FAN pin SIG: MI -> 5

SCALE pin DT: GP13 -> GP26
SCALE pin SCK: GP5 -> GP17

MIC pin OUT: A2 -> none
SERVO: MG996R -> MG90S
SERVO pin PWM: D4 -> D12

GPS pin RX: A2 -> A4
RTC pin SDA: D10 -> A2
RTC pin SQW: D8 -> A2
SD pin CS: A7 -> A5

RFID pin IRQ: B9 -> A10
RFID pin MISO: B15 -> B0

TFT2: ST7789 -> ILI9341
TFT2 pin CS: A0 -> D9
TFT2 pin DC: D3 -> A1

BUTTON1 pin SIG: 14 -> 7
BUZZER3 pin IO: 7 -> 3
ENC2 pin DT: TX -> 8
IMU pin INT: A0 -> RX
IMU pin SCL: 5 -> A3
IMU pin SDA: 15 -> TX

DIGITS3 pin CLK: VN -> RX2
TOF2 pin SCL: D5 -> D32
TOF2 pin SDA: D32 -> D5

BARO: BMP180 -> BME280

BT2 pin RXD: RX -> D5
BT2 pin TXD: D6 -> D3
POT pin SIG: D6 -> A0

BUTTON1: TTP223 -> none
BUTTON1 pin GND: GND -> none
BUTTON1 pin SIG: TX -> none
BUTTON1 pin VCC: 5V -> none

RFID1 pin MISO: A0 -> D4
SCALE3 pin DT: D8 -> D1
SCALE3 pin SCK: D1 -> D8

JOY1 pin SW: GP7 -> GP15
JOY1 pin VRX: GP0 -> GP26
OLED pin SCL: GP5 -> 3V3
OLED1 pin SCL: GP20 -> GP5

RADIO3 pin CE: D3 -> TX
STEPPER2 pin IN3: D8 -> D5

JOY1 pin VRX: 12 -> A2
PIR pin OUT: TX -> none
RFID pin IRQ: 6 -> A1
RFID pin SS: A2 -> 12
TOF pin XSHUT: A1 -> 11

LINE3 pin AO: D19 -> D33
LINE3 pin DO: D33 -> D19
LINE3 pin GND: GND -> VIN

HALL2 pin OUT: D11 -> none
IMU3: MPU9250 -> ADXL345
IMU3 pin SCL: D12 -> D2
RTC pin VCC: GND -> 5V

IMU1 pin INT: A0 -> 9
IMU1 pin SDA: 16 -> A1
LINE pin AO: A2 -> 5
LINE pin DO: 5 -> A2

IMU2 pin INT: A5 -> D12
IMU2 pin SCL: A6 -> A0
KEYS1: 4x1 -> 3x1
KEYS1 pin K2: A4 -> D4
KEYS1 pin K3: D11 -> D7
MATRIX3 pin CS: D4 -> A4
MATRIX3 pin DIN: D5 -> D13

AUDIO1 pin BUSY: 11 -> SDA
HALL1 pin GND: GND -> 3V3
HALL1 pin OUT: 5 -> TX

TASK PROMPT
Retype, exactly and in full, the lines above from the one containing "LINE pin AO: A2 -> 5" through the one containing "AUDIO1 pin BUSY: 11 -> SDA".

OUTPUT BELOW
LINE pin AO: A2 -> 5
LINE pin DO: 5 -> A2

IMU2 pin INT: A5 -> D12
IMU2 pin SCL: A6 -> A0
KEYS1: 4x1 -> 3x1
KEYS1 pin K2: A4 -> D4
KEYS1 pin K3: D11 -> D7
MATRIX3 pin CS: D4 -> A4
MATRIX3 pin DIN: D5 -> D13

AUDIO1 pin BUSY: 11 -> SDA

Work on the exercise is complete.